= Goal of the exercise =
Search the data for lines holding the word "none". State how many there are, and nothing else.

= Information given =
•••

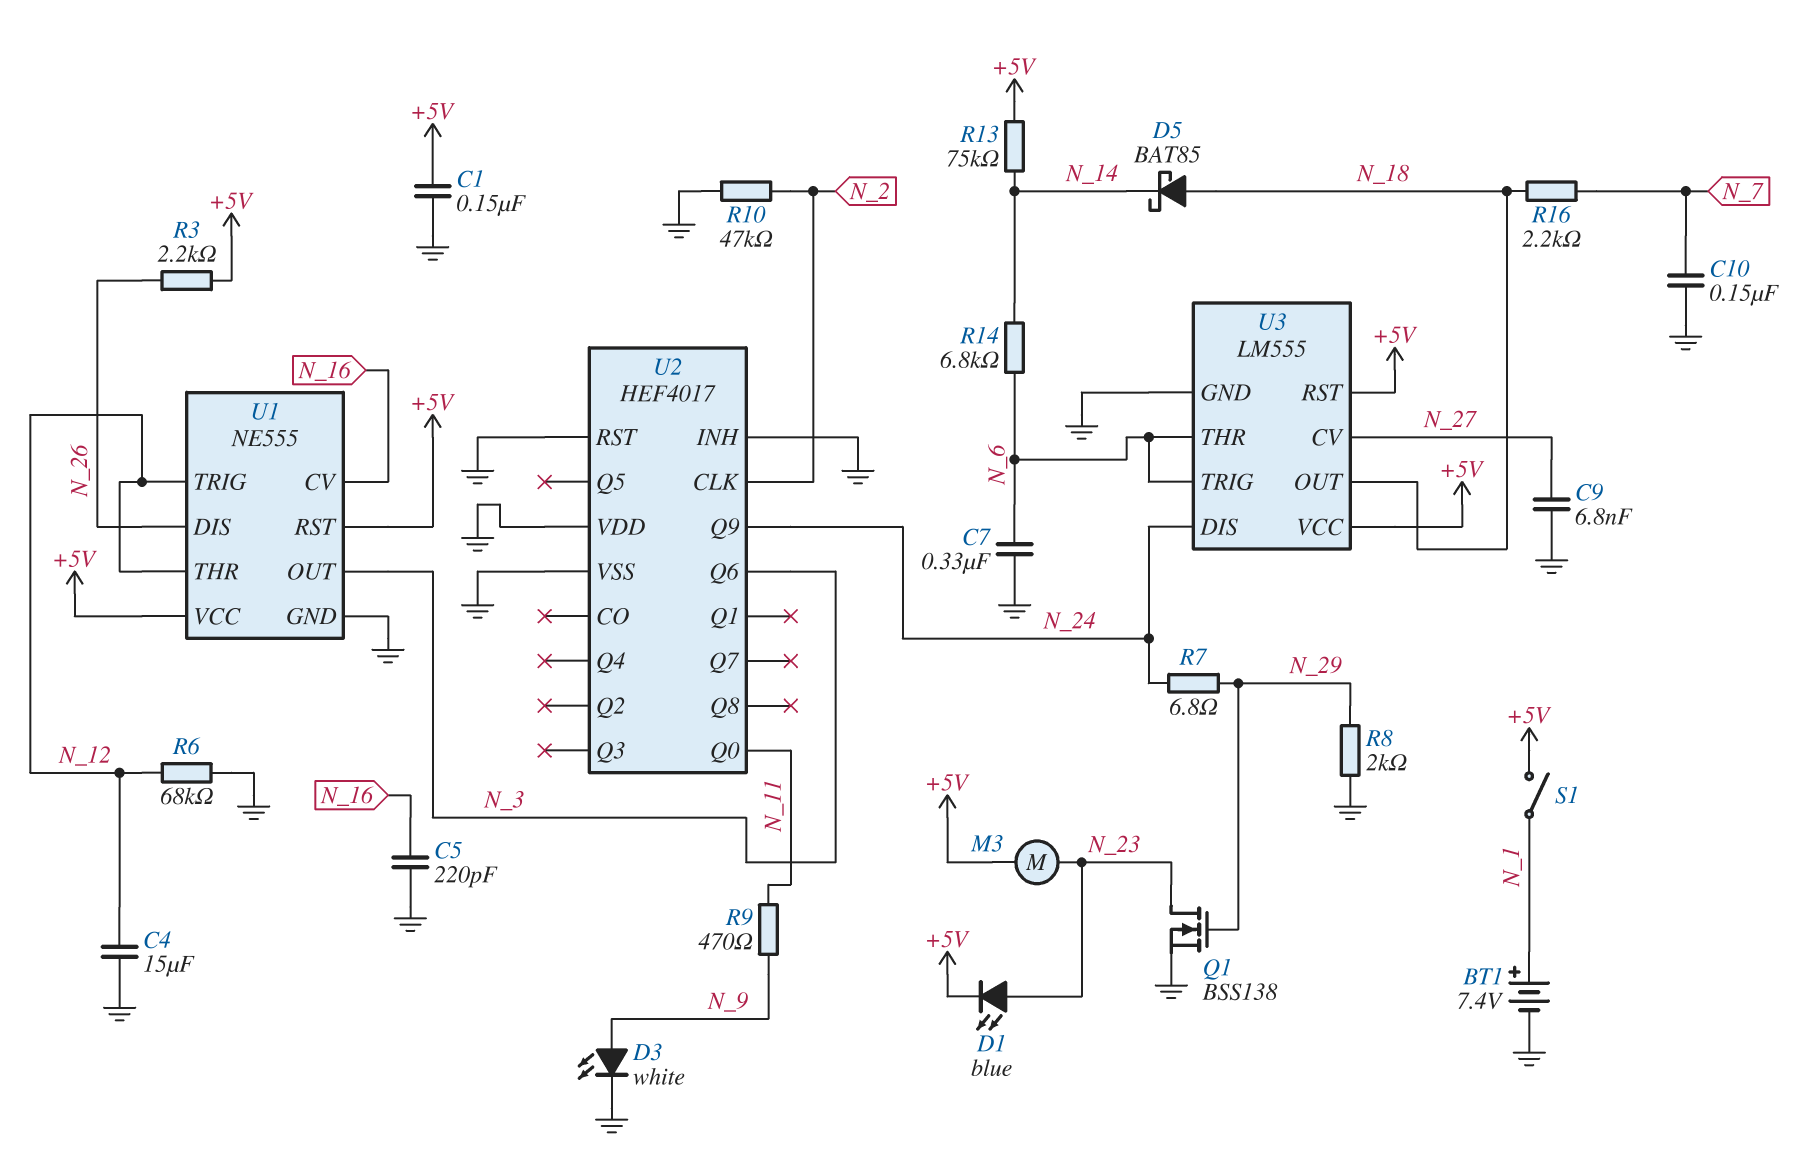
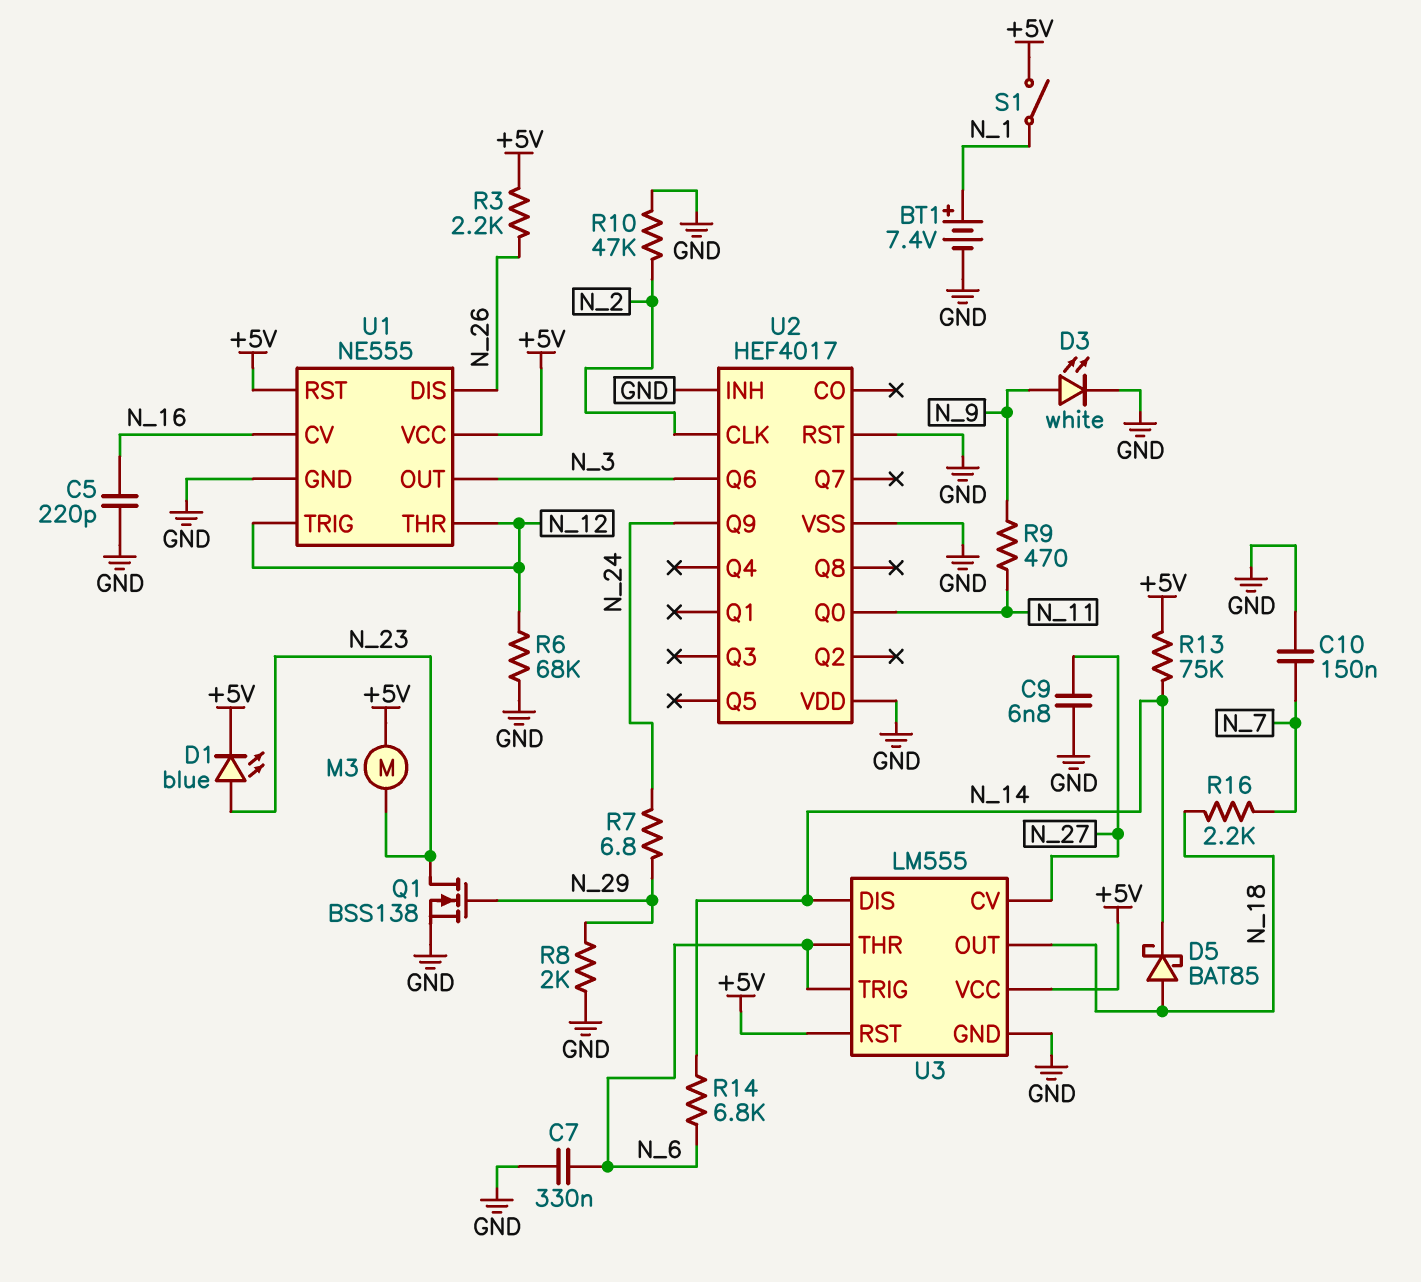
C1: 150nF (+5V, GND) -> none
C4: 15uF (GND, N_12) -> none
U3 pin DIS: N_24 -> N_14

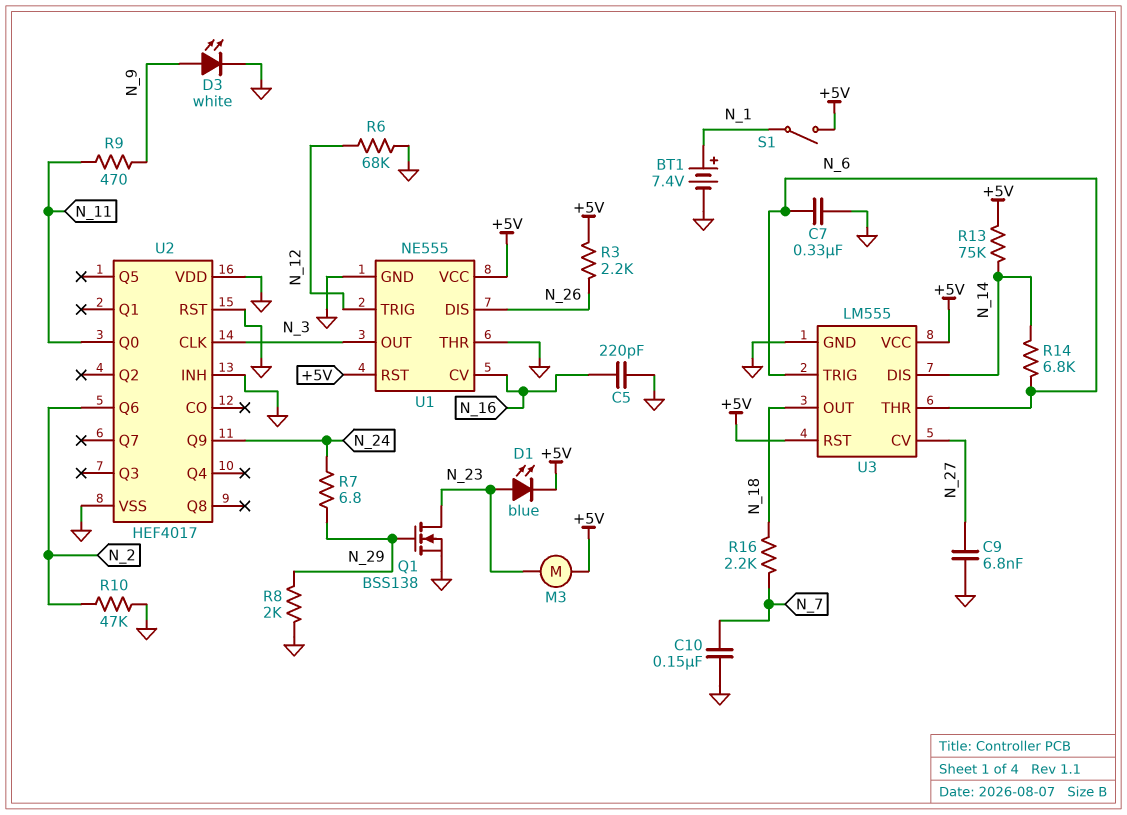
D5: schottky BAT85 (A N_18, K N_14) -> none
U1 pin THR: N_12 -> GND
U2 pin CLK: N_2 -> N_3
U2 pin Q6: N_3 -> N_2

•••

= Exercise response =
3